## SET TASK
Find the number of lines in these records where the word "vessel" appears. Reply with that number and nothing more.

____ INFORMATION SHOWN

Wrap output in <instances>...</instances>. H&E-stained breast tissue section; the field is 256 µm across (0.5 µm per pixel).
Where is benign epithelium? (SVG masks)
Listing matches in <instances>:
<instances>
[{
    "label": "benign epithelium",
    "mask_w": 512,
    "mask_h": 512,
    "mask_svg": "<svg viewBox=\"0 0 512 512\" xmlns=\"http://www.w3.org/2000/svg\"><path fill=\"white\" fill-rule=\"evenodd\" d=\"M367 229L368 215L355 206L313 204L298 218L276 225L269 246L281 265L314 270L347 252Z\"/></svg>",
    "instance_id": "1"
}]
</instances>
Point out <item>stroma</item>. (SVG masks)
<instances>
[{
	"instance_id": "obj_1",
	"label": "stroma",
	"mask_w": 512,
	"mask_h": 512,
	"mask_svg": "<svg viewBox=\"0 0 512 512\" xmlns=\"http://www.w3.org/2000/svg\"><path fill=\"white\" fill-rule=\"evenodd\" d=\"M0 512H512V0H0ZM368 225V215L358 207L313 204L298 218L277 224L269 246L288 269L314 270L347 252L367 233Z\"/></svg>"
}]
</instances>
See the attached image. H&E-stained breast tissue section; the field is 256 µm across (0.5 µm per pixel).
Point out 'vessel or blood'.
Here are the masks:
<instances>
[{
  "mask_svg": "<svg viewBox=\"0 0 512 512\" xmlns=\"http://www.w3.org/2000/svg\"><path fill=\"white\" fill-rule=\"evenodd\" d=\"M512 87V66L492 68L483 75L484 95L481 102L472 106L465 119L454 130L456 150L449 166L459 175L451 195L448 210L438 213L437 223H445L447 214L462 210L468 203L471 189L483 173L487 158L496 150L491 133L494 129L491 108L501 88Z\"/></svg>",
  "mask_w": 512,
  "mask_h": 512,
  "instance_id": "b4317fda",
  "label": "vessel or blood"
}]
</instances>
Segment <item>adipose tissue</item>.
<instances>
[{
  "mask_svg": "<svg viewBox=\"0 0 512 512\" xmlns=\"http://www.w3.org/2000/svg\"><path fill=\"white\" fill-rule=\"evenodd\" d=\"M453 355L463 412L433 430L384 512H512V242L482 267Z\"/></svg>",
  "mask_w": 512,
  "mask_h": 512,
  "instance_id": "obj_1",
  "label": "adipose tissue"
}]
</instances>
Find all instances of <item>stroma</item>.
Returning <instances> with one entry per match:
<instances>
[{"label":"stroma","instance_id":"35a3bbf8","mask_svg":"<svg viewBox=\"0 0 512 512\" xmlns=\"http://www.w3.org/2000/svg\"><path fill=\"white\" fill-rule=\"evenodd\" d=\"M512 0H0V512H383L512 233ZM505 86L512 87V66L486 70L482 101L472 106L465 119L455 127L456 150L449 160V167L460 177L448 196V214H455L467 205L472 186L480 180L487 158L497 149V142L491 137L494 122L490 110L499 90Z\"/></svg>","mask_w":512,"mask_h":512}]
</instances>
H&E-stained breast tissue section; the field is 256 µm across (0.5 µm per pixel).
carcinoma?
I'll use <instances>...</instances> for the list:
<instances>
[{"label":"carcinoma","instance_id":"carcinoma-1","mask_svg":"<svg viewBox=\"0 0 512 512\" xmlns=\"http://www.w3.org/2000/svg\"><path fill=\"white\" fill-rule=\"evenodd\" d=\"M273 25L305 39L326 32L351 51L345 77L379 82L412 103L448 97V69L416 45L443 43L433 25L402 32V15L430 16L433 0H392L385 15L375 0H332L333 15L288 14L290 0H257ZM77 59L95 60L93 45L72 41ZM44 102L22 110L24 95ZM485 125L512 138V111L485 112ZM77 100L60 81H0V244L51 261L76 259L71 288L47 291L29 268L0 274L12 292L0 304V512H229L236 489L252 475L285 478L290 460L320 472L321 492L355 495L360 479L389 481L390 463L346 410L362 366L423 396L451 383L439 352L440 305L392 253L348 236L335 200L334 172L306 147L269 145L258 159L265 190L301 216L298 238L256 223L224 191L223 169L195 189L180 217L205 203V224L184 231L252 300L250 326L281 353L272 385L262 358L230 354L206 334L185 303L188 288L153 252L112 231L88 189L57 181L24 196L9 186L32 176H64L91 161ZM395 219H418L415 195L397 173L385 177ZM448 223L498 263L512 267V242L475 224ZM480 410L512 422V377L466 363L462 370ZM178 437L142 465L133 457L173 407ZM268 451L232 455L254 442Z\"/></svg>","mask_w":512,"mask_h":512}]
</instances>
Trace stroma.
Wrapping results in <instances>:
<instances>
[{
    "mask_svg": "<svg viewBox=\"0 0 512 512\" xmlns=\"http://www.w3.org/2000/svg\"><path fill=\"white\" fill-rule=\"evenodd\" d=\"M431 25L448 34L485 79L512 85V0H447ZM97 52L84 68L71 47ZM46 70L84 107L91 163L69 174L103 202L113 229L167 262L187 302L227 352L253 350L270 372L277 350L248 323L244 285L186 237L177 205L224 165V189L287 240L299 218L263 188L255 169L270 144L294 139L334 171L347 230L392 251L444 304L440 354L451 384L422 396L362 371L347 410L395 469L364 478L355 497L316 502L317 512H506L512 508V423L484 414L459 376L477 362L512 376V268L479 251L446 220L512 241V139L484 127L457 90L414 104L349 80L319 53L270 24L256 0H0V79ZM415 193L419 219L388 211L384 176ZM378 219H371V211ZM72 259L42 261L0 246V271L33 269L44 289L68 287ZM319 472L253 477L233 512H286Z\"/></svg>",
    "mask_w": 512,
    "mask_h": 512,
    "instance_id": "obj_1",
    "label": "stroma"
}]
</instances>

________

## ANSWER TO THE TASK
2